Task statement →
The answer should hold only the lines from the one that contains "white pencil: 4 -> 1" through the last line of the material, repeated exactly, without pictures.

Data to process →
• • • •
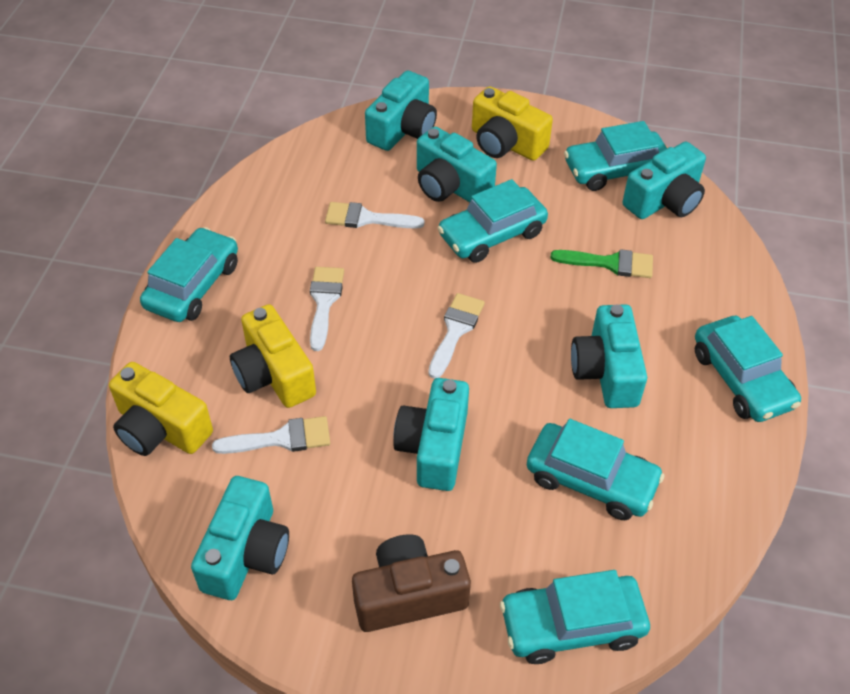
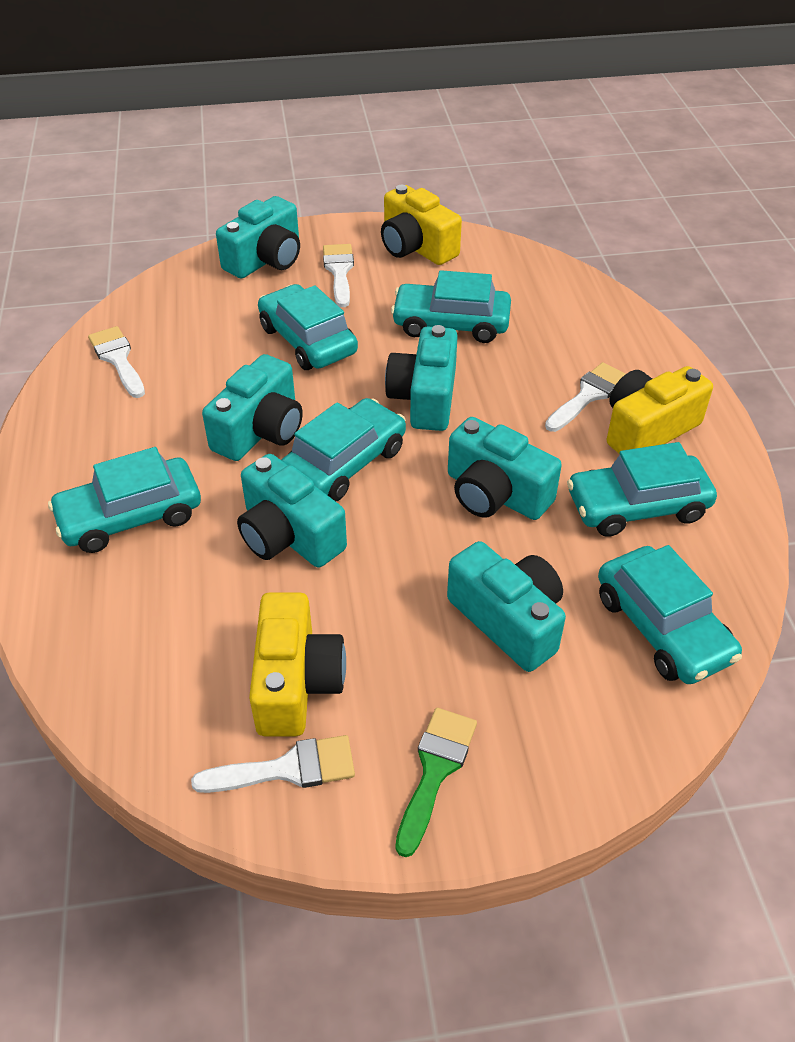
brown camera: 1 -> 0

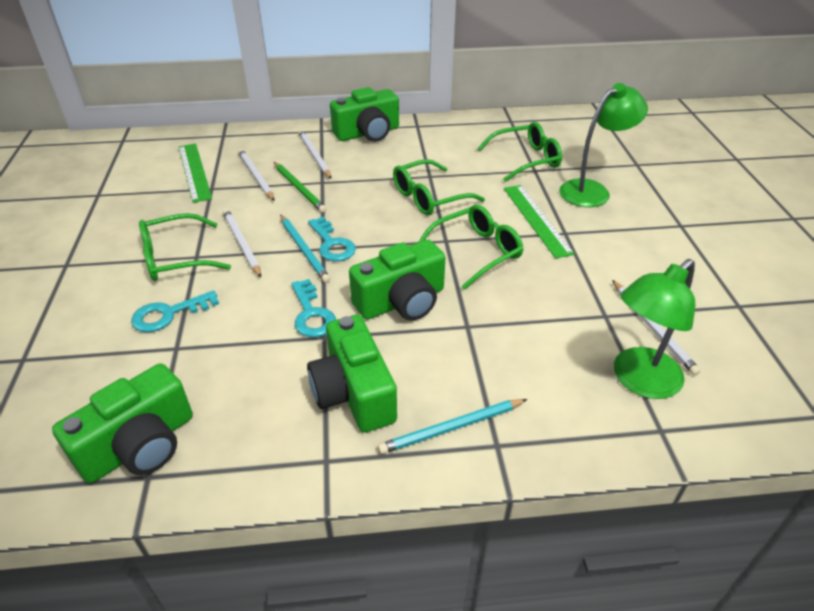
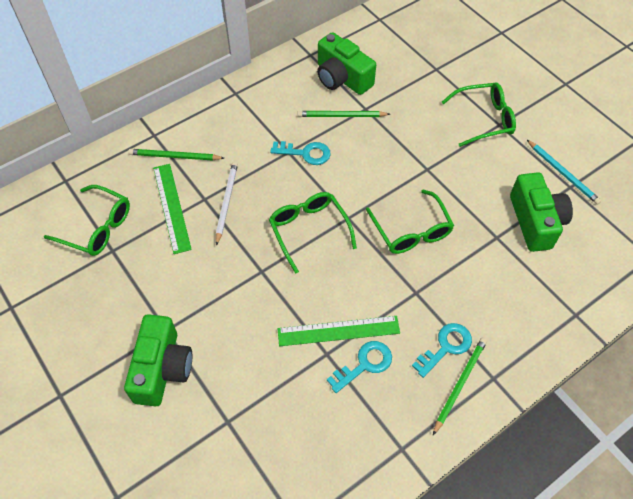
green camera: 4 -> 3
green lamp: 2 -> 0
green pencil: 1 -> 3
turquoise pencil: 2 -> 1
white pencil: 4 -> 1

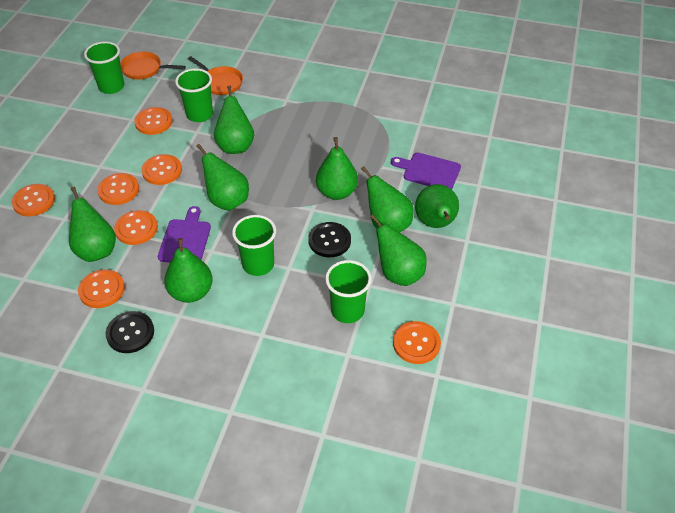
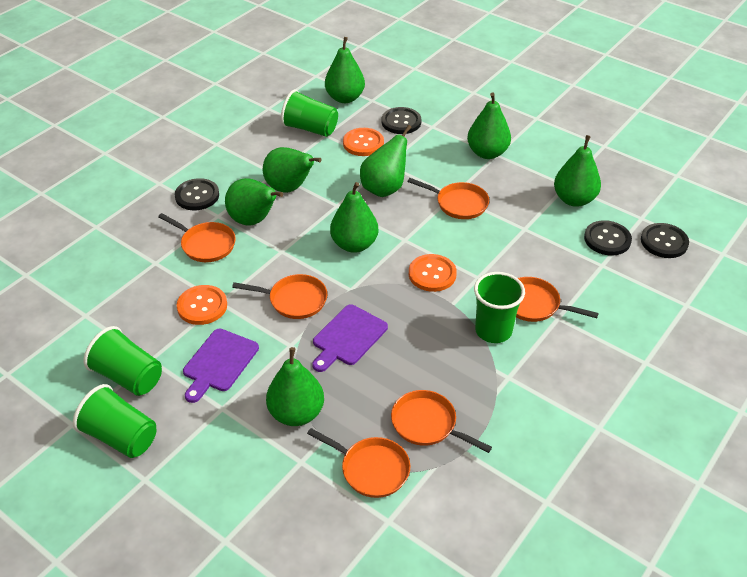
black button: 2 -> 4
orange button: 7 -> 3
orange pan: 2 -> 6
• • • •
Response to this task →
white pencil: 4 -> 1

black button: 2 -> 4
orange button: 7 -> 3
orange pan: 2 -> 6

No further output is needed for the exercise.